====== Supplied data ======

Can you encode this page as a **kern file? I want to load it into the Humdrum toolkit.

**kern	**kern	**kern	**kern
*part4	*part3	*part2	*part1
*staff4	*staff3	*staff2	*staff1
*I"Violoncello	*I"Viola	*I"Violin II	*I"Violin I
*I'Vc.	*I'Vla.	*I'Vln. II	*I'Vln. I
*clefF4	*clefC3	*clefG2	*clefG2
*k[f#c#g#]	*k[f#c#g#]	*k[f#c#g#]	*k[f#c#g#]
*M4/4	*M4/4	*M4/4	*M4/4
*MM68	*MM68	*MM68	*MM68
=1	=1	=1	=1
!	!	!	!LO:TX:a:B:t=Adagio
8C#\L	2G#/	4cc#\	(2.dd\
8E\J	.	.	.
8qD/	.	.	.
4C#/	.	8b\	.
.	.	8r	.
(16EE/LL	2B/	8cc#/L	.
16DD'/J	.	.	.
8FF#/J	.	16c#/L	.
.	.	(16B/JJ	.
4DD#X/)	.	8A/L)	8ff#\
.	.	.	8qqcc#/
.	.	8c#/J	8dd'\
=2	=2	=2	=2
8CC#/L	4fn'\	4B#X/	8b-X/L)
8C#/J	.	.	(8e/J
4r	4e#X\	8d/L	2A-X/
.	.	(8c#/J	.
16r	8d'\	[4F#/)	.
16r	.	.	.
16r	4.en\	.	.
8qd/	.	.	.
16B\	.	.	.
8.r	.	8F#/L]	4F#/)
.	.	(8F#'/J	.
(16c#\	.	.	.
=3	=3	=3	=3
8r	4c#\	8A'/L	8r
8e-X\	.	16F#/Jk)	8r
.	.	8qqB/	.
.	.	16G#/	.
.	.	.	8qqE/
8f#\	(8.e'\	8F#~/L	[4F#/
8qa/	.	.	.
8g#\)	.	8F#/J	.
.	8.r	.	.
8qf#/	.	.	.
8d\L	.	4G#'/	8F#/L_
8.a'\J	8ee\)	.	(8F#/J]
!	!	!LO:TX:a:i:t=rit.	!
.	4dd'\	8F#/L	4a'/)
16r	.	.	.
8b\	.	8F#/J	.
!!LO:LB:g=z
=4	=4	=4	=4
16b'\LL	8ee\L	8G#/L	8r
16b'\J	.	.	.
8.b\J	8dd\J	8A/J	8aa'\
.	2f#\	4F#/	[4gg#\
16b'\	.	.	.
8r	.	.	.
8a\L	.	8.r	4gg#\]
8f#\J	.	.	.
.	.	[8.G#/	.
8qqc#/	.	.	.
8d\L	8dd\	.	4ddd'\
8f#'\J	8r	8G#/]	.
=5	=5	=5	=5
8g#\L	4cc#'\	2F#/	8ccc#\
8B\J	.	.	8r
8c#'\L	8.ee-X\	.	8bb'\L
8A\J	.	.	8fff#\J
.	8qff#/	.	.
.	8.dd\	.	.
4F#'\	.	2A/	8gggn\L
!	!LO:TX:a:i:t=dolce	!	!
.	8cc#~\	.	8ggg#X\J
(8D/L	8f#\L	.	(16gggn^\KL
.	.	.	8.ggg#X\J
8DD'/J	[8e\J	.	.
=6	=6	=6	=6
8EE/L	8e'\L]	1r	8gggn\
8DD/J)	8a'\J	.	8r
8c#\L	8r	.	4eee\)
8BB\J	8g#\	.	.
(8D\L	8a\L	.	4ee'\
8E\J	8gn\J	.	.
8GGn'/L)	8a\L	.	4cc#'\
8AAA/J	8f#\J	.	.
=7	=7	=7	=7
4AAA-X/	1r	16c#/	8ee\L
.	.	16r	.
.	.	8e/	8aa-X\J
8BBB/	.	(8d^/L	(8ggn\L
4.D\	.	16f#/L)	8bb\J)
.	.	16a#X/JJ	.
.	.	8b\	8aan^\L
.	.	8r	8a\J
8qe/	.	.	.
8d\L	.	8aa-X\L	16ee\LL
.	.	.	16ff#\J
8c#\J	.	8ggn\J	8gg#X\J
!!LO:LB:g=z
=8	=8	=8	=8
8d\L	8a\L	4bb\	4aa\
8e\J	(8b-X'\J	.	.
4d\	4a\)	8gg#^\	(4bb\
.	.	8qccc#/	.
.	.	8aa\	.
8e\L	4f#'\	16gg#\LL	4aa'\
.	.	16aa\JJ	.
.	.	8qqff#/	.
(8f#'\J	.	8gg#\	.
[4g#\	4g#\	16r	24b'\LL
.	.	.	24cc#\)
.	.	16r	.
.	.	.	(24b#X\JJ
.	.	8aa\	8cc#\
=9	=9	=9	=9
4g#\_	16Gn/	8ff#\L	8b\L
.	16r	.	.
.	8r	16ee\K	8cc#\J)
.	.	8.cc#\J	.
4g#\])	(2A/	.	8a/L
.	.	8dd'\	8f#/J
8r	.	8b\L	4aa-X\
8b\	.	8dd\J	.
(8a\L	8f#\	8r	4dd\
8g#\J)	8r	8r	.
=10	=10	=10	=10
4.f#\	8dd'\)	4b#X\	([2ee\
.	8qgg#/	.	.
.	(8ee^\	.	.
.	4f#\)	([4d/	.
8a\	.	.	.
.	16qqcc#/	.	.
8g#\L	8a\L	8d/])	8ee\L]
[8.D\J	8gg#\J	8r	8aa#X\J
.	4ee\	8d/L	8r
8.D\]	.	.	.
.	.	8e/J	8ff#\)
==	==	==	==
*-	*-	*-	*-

======

▶ _To be done_
Please pull out each line of the records that contains the string "kern", with case counting, and copy those lines in full.

▶ _Completed task_
Can you encode this page as a **kern file? I want to load it into the Humdrum toolkit.
**kern	**kern	**kern	**kern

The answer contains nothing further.